> **TASK ITEM**
From the entries below, copy exactly the lines from the one that contains "Give the centreline" through the one that contains "This is a 0.092", both included, and only those.

> **SUPPLIED INFORMATION**
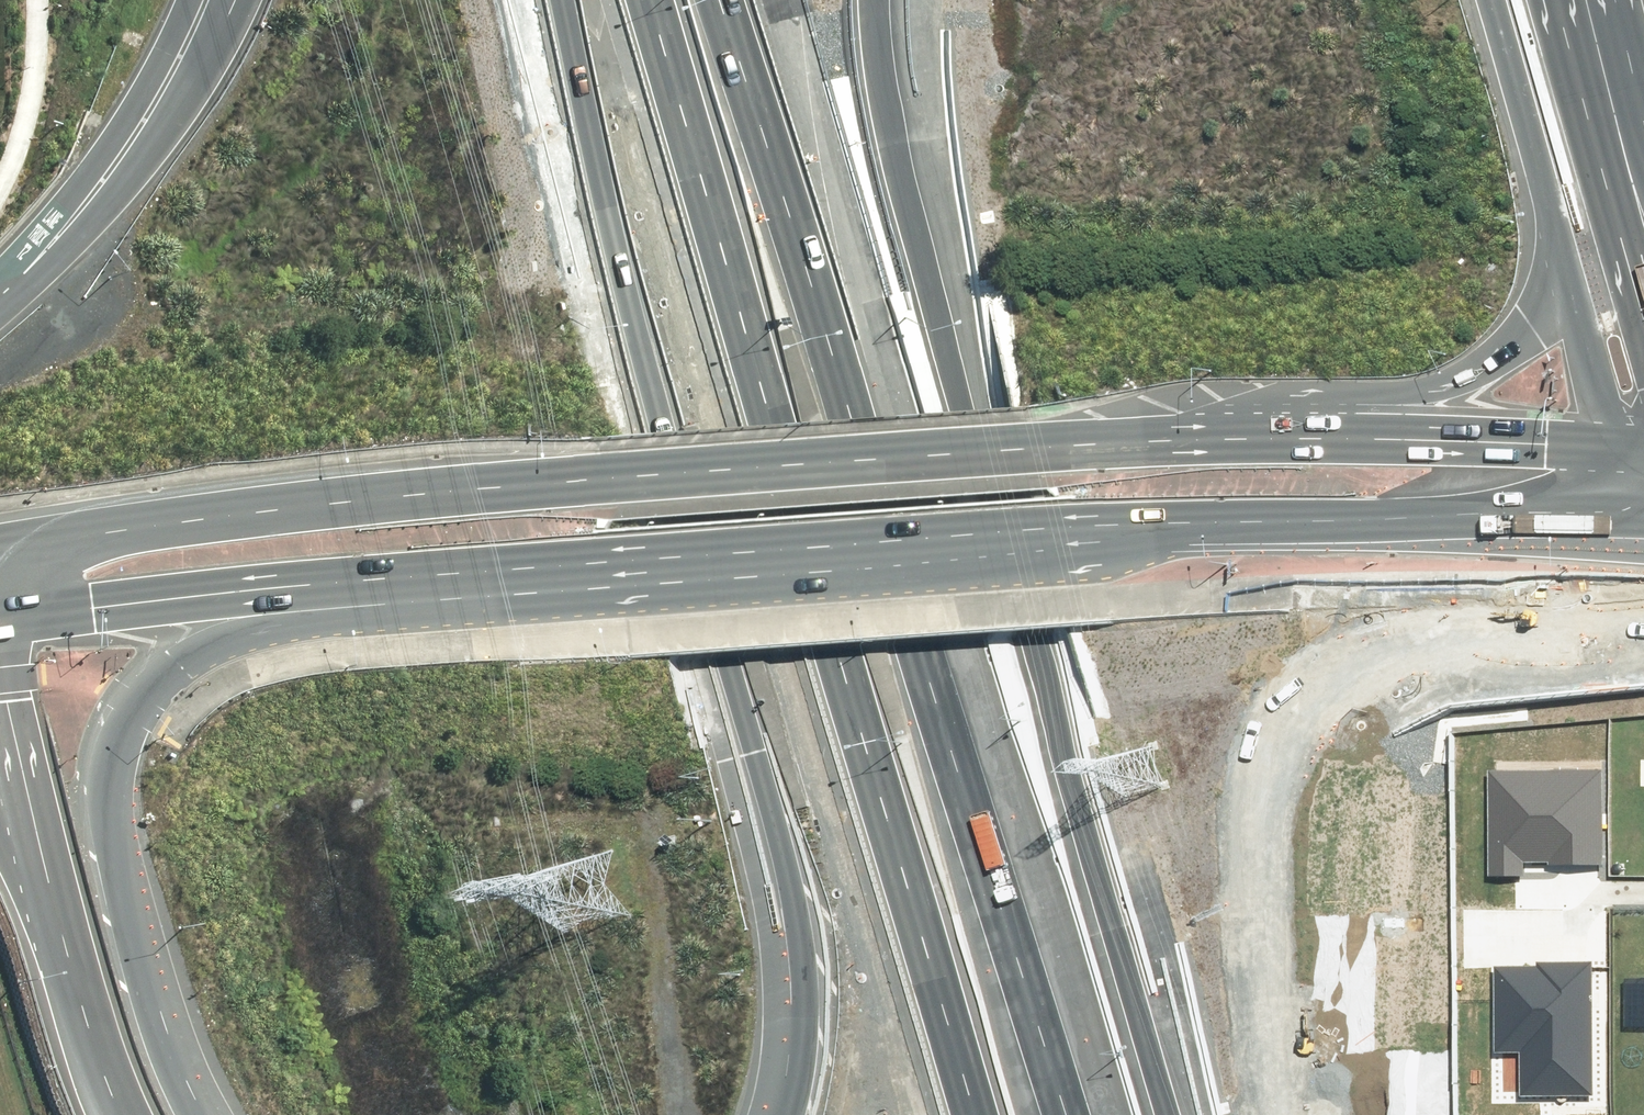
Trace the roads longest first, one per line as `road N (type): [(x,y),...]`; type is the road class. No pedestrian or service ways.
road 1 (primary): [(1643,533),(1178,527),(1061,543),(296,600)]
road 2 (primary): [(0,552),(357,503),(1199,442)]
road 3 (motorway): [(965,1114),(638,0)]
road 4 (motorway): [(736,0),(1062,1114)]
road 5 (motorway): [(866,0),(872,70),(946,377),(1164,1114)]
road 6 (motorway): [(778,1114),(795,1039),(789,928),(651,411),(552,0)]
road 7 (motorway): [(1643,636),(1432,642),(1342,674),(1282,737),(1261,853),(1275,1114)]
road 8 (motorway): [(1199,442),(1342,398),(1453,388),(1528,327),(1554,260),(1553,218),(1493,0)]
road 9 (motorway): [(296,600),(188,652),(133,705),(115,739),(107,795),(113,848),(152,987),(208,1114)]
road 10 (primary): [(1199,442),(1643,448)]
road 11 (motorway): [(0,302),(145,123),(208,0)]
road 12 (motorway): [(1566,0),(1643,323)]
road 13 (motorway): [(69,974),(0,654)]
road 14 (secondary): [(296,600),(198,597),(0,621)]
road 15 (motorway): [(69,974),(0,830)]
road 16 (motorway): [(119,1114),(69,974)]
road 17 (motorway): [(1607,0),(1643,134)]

...

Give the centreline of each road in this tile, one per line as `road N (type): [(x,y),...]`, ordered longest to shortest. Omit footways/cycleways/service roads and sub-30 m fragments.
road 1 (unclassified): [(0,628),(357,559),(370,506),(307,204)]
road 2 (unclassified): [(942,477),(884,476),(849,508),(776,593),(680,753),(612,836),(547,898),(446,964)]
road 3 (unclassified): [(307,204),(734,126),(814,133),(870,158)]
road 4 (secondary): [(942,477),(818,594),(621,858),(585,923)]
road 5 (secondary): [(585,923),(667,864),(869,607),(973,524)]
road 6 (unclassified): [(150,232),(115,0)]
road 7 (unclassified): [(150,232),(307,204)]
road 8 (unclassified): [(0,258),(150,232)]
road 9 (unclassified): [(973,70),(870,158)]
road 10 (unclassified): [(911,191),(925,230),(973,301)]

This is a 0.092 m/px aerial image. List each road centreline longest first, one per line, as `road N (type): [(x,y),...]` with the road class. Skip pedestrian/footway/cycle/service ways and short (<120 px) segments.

> **RESULT OF THIS EXERCISE**
Give the centreline of each road in this tile, one per line as `road N (type): [(x,y),...]`, ordered longest to shortest. Omit footways/cycleways/service roads and sub-30 m fragments.
road 1 (unclassified): [(0,628),(357,559),(370,506),(307,204)]
road 2 (unclassified): [(942,477),(884,476),(849,508),(776,593),(680,753),(612,836),(547,898),(446,964)]
road 3 (unclassified): [(307,204),(734,126),(814,133),(870,158)]
road 4 (secondary): [(942,477),(818,594),(621,858),(585,923)]
road 5 (secondary): [(585,923),(667,864),(869,607),(973,524)]
road 6 (unclassified): [(150,232),(115,0)]
road 7 (unclassified): [(150,232),(307,204)]
road 8 (unclassified): [(0,258),(150,232)]
road 9 (unclassified): [(973,70),(870,158)]
road 10 (unclassified): [(911,191),(925,230),(973,301)]

This is a 0.092 m/px aerial image. List each road centreline longest first, one per line, as `road N (type): [(x,y),...]` with the road class. Skip pedestrian/footway/cycle/service ways and short (<120 px) segments.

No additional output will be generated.